▶ _Material for the task_

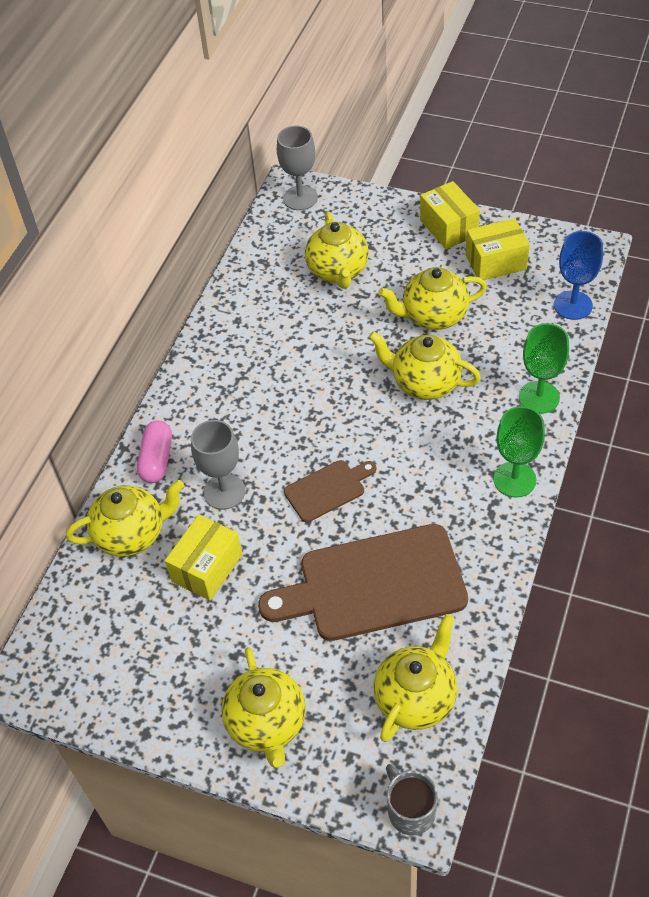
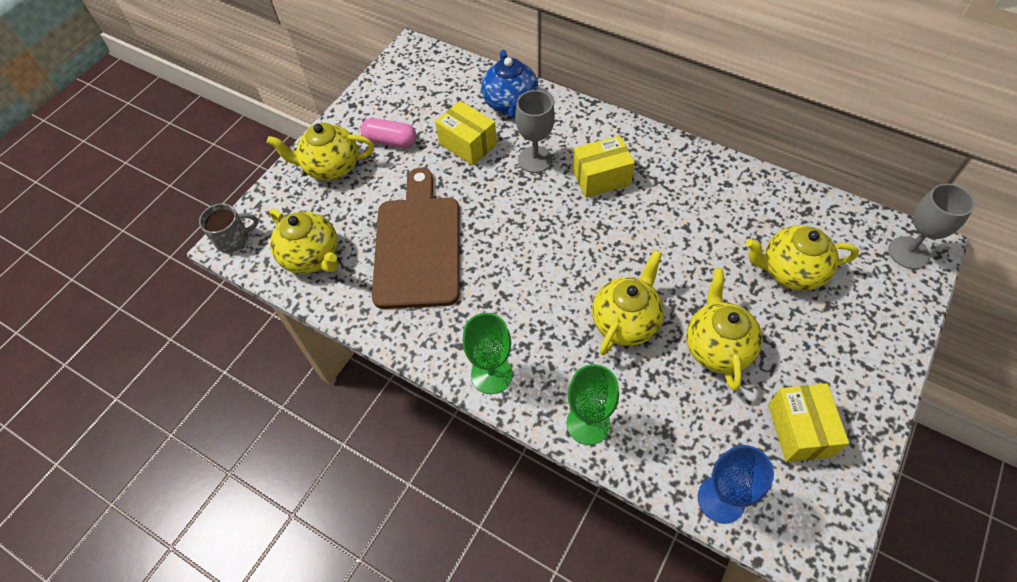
camera: 100 degrees right, 5 degrees up
(132, 534) = (510, 104): yellow teapot -> blue teapot
(157, 459) = (577, 121): pink capsule -> pink capsule (390, 141)
(328, 489) = (519, 227): brown cutting board -> none
(448, 227) = (861, 391): yellow box -> yellow box (601, 177)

▶ _Directions_
Among the lines above, find each one containing the string "yellow" and copy it.

▶ _Task answer_
(132, 534) = (510, 104): yellow teapot -> blue teapot
(448, 227) = (861, 391): yellow box -> yellow box (601, 177)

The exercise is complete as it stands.